— INSTRUCTIONS FOR THE TASK —
From the entries below, copy every line where the string "none" appears.

— RECORDS FOR THIS TASK —
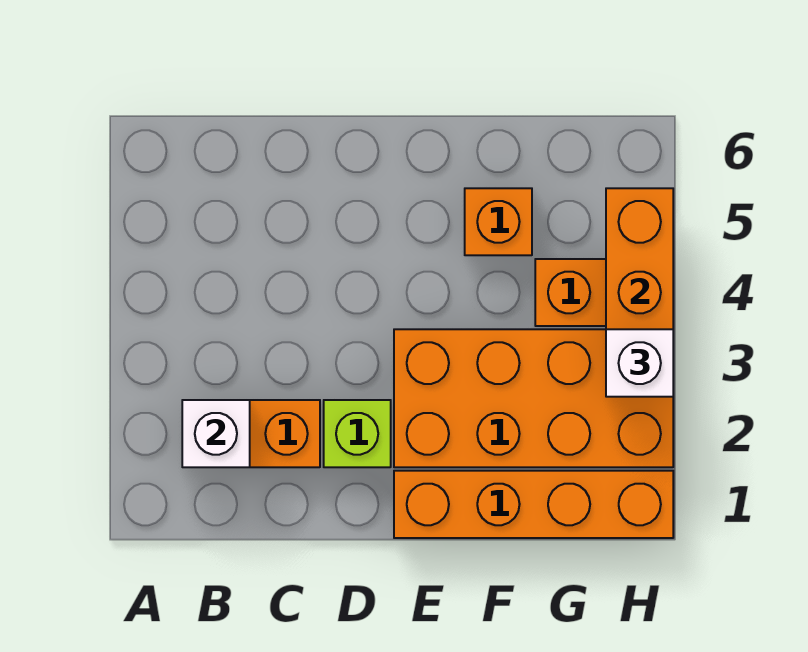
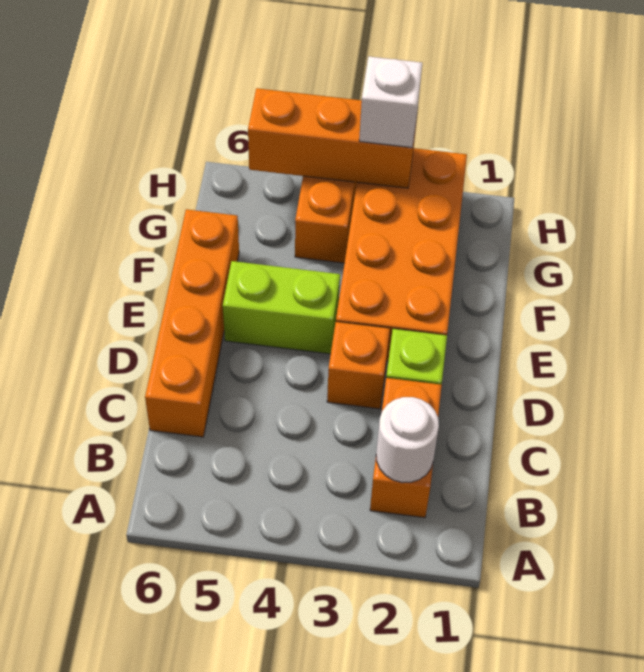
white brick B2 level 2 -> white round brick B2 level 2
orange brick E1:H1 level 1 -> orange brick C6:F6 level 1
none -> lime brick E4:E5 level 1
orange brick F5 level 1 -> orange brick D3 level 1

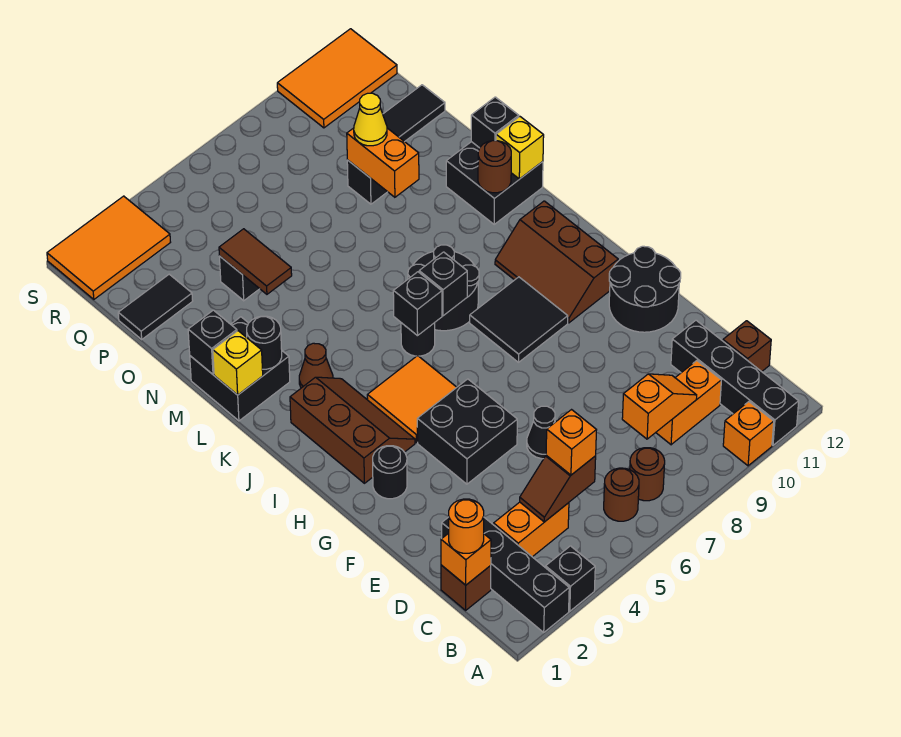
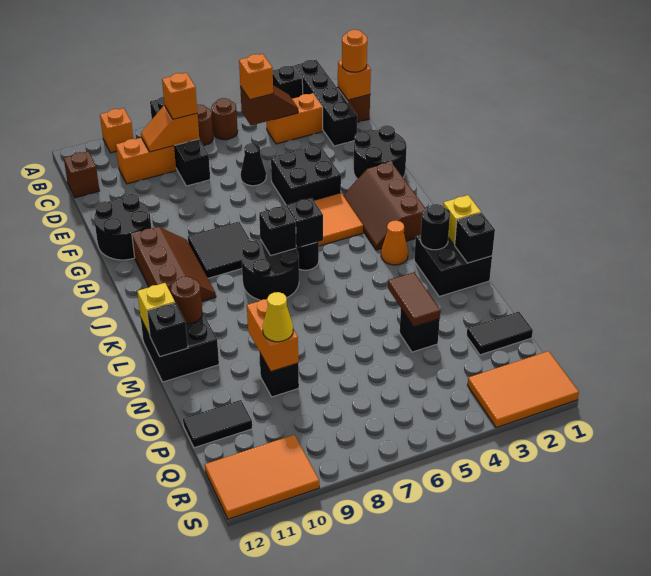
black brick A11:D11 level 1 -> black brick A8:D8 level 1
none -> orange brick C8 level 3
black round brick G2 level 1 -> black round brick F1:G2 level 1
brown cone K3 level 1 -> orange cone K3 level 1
--
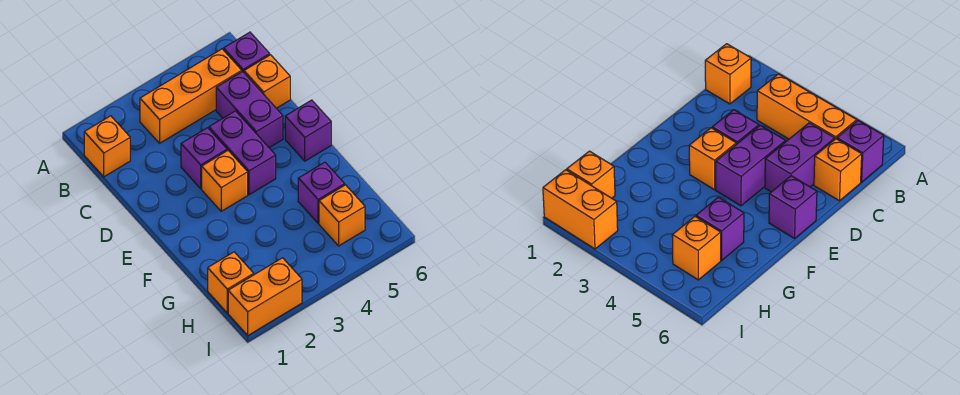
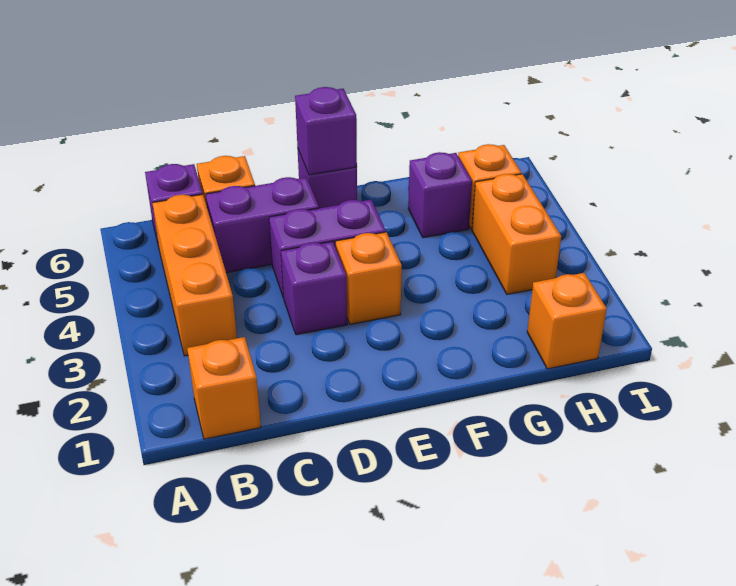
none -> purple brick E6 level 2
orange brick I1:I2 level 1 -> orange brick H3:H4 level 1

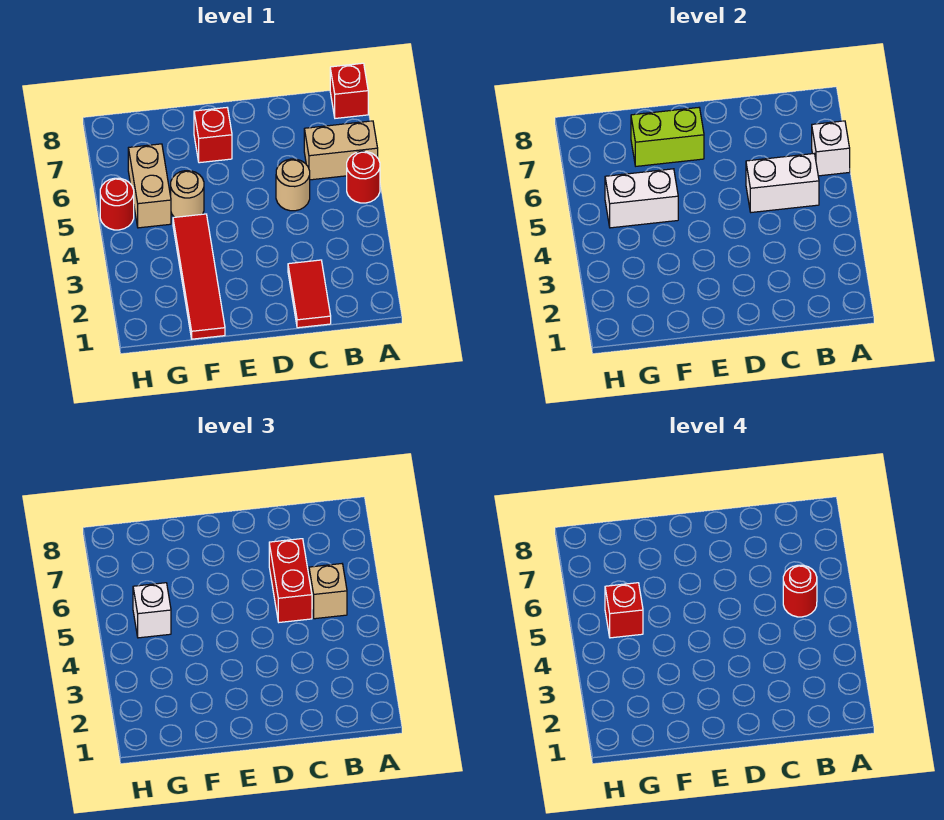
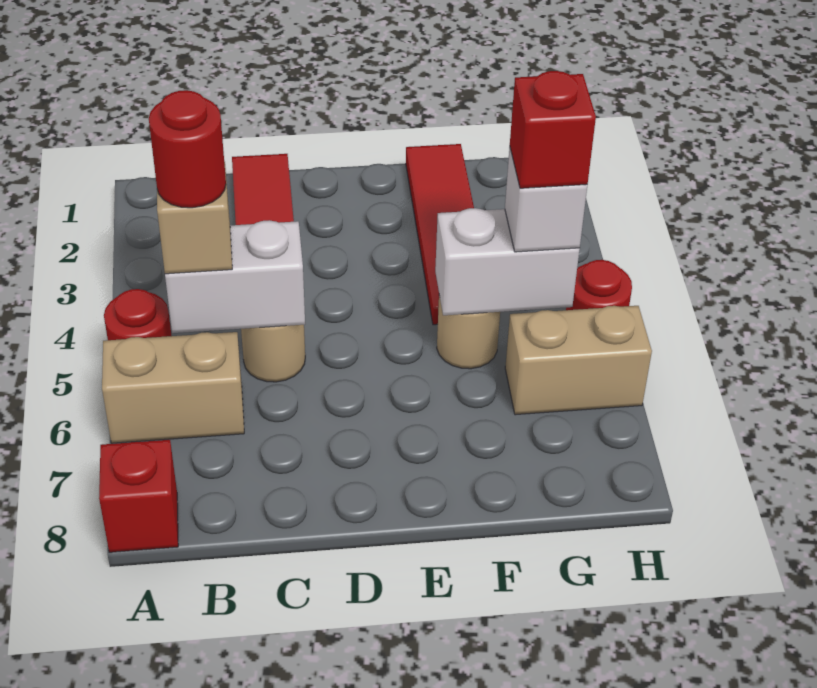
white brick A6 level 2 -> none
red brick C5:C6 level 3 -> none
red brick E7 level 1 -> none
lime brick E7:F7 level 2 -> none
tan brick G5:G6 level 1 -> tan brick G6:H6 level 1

— ANSWER AREA —
none -> lime brick E4:E5 level 1
none -> orange brick C8 level 3
none -> purple brick E6 level 2
white brick A6 level 2 -> none
red brick C5:C6 level 3 -> none
red brick E7 level 1 -> none
lime brick E7:F7 level 2 -> none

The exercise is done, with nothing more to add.